__TASK STATEMENT__:
Look through the material below and copy exactly the lines from the line with "BAT2: 9V (plus" to the line with "R5: 680 (N021, N026) -> 150 (N021, N026)", those two lines included.

__DATA FOR ANALYSIS__:
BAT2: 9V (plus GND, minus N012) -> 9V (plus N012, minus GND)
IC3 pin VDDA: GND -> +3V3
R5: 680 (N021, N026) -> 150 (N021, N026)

* * *

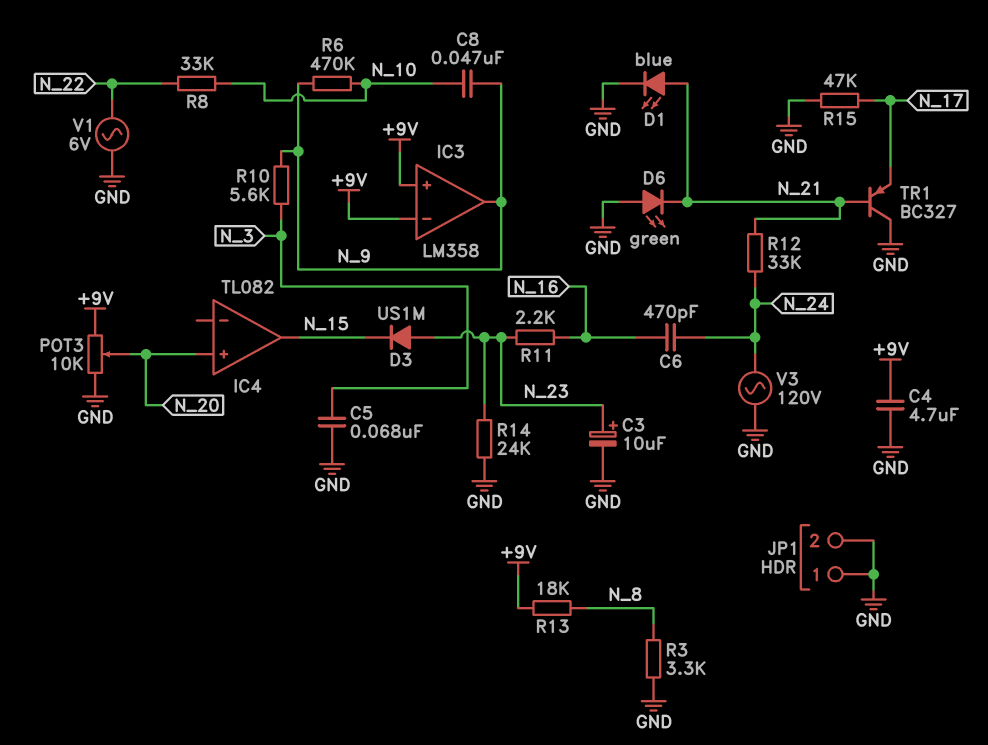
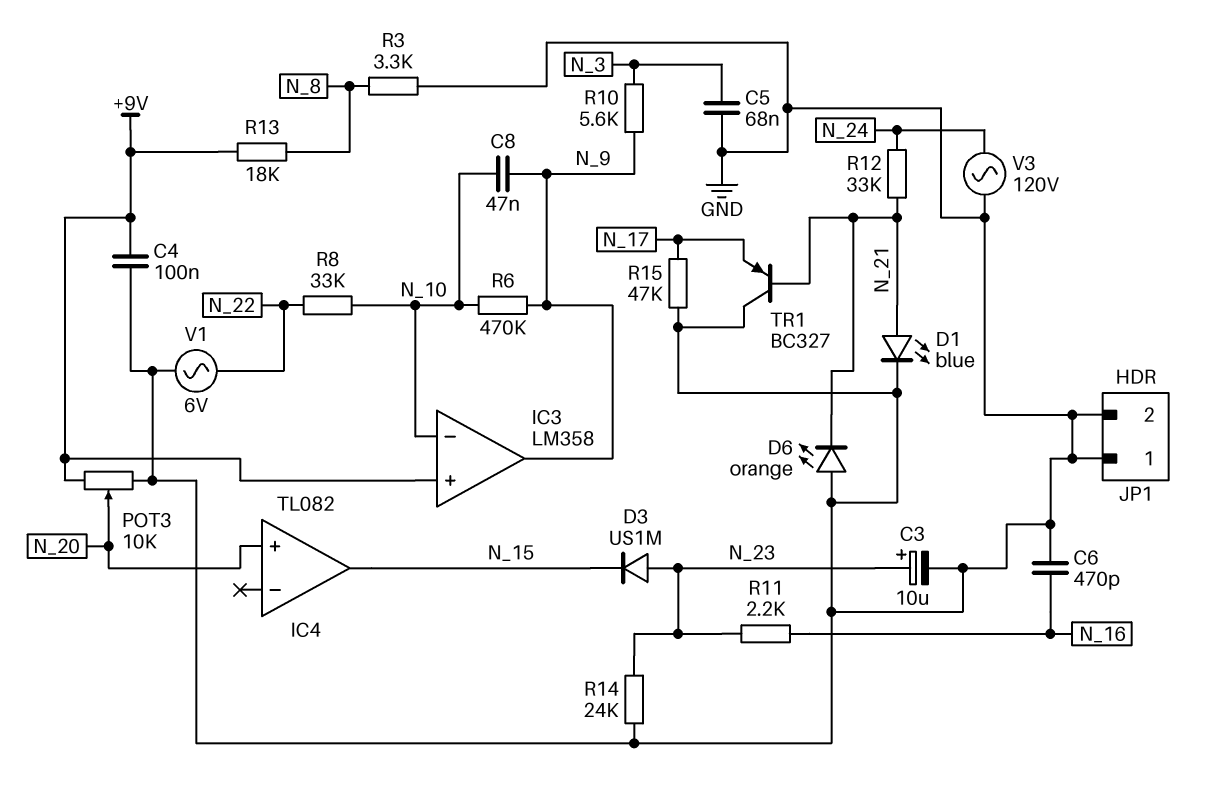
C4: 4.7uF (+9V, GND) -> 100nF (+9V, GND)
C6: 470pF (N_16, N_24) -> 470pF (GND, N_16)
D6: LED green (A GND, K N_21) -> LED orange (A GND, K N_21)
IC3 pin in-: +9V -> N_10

__SOLUTION FOR THIS PROBLEM__:
BAT2: 9V (plus GND, minus N012) -> 9V (plus N012, minus GND)
IC3 pin VDDA: GND -> +3V3
R5: 680 (N021, N026) -> 150 (N021, N026)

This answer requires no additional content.